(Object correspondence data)

▽

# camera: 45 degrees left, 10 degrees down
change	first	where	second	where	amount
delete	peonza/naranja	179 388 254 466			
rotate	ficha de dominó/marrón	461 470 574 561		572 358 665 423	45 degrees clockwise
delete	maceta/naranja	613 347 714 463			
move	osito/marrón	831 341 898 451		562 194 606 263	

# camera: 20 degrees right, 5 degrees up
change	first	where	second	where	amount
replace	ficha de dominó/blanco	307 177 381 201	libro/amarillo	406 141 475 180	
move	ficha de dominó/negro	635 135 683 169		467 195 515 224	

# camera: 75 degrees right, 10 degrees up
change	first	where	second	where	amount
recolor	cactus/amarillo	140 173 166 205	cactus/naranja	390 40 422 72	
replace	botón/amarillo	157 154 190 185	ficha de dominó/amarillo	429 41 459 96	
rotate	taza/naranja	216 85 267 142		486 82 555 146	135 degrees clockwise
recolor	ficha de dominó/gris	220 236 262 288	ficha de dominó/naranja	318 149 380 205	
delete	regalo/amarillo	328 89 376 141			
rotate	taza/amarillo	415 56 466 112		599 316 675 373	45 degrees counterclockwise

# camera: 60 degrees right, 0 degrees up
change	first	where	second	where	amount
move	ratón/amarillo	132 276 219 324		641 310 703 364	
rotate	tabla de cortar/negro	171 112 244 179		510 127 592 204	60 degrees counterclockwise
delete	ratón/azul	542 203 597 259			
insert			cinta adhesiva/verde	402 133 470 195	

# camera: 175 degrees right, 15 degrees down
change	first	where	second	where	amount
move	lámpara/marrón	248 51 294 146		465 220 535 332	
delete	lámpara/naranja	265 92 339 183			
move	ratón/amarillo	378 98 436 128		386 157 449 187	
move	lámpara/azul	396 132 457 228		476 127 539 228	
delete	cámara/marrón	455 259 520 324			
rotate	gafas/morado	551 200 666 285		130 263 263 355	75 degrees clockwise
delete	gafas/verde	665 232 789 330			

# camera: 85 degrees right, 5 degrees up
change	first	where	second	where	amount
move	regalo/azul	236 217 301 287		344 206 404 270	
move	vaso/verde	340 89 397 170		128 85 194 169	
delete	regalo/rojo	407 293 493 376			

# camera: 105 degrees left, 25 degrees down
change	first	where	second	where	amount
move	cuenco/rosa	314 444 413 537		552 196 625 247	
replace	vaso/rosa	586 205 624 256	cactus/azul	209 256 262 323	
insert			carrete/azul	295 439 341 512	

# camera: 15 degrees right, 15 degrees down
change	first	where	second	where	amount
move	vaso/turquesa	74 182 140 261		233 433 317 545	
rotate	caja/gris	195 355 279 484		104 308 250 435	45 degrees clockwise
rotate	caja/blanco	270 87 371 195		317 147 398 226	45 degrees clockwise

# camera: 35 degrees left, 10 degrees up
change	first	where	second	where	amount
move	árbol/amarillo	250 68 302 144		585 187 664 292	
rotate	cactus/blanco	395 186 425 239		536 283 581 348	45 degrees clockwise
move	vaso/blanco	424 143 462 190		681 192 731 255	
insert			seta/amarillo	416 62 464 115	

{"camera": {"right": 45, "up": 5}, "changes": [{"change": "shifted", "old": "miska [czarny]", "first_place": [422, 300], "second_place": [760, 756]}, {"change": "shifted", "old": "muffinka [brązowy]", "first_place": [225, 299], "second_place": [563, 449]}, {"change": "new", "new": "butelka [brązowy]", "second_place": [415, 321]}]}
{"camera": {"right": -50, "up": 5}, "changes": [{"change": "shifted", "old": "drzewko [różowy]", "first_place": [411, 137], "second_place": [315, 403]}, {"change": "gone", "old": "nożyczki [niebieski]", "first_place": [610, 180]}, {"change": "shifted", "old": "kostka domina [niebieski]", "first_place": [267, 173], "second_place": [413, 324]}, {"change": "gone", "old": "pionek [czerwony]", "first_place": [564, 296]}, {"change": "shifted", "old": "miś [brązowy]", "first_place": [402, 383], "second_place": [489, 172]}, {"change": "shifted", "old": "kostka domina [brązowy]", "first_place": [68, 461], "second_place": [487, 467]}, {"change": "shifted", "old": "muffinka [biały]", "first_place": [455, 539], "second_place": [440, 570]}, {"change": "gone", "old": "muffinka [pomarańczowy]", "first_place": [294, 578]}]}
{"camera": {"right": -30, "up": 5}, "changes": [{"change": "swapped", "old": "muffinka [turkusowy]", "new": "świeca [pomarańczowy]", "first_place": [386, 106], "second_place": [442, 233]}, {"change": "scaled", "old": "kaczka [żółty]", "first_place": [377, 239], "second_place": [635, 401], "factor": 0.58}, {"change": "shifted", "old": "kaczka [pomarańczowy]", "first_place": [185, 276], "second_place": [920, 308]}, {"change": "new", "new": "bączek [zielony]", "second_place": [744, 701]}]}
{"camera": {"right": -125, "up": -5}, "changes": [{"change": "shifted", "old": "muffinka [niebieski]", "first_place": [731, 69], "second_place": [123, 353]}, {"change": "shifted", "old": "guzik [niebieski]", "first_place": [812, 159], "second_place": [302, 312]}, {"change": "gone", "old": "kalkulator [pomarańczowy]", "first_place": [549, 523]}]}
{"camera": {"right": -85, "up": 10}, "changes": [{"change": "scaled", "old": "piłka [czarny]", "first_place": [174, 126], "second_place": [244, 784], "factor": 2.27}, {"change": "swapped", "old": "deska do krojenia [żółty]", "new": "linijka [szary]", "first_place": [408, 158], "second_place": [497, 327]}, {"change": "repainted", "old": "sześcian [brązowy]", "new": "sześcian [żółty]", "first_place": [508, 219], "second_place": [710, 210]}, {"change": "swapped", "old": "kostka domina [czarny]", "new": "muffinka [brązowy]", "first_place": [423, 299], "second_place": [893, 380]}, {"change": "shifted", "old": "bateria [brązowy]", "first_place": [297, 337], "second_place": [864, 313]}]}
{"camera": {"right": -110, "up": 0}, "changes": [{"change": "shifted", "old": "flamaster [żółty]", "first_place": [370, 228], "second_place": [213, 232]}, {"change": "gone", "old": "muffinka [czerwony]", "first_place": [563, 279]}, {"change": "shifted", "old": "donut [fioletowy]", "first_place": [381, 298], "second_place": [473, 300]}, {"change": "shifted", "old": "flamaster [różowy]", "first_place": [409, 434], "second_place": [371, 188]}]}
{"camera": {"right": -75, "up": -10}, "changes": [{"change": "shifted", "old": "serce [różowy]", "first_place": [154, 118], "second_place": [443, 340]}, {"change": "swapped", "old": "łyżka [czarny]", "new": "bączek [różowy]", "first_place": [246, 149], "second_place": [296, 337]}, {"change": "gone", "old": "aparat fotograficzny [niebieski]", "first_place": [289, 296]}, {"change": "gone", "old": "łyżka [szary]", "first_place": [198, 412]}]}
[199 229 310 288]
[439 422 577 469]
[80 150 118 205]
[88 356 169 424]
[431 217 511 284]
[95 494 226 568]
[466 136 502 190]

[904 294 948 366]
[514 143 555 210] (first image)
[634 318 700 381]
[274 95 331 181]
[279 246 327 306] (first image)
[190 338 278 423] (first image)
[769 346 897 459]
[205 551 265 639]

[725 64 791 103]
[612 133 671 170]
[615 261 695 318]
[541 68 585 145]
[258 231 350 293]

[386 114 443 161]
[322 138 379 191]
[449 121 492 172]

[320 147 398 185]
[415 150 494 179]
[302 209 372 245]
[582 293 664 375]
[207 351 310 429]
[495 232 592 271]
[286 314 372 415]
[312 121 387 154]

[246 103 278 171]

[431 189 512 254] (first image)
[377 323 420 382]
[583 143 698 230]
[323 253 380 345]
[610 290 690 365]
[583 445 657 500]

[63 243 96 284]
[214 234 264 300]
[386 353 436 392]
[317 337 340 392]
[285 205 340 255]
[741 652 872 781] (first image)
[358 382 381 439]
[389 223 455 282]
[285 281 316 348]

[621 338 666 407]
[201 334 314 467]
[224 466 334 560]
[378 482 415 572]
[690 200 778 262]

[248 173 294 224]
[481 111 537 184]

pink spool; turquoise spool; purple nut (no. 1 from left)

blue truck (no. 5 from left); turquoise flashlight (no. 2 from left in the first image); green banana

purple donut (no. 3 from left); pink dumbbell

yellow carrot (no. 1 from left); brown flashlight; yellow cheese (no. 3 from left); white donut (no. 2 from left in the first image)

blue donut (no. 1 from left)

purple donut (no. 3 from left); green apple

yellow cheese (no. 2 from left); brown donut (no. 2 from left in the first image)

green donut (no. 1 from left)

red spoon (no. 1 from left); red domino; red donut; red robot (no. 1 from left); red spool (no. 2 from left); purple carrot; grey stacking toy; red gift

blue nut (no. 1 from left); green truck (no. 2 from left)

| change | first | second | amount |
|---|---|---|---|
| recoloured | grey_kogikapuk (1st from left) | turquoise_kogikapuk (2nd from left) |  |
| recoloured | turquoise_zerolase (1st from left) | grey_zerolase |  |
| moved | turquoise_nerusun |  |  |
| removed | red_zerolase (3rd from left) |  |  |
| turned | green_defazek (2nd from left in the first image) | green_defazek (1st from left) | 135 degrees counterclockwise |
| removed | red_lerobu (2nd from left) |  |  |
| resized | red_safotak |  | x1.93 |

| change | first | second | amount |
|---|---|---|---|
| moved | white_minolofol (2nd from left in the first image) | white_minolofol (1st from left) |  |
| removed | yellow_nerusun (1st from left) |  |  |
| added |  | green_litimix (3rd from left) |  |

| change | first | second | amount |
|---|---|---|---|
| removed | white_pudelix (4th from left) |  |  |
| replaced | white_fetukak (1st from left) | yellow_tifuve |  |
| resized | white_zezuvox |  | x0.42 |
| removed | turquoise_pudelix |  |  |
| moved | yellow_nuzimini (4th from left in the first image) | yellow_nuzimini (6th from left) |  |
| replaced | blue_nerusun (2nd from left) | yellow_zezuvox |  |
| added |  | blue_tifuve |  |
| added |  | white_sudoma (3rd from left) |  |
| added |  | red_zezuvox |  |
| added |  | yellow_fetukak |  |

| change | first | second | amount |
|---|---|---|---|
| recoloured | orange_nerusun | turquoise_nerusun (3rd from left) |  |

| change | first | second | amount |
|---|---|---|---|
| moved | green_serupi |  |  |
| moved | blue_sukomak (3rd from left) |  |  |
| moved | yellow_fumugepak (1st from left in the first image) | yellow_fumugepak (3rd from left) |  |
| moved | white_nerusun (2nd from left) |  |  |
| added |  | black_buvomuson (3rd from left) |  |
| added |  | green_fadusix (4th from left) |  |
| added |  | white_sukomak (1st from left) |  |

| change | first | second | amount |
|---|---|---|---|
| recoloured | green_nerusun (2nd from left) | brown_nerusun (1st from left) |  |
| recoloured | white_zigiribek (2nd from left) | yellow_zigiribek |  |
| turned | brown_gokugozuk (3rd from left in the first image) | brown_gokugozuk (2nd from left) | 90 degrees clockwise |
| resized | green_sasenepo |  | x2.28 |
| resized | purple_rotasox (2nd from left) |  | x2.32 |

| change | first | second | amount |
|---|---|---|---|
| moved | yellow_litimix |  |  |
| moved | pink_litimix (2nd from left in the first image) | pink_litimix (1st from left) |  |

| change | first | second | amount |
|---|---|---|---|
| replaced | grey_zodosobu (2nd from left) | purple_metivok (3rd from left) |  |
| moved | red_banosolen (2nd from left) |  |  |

△

Goal of the exercise: Using the records above, set down exactly the lines from the one with "[80 150 118 205]" through the one with "[95 494 226 568]", inclusive, and nothing more.

Exercise output:
[80 150 118 205]
[88 356 169 424]
[431 217 511 284]
[95 494 226 568]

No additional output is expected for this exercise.